Description of the task:
Take every line from the listing below that includes "LEVEL" and copy it.

=== Begin Enclosure ===

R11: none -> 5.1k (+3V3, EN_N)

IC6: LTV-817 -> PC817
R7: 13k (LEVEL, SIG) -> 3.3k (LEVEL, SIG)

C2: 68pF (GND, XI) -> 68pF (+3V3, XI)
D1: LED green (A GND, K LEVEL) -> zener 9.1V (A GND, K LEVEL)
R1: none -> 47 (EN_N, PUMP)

=== End Enclosure ===

Task response:
R7: 13k (LEVEL, SIG) -> 3.3k (LEVEL, SIG)
D1: LED green (A GND, K LEVEL) -> zener 9.1V (A GND, K LEVEL)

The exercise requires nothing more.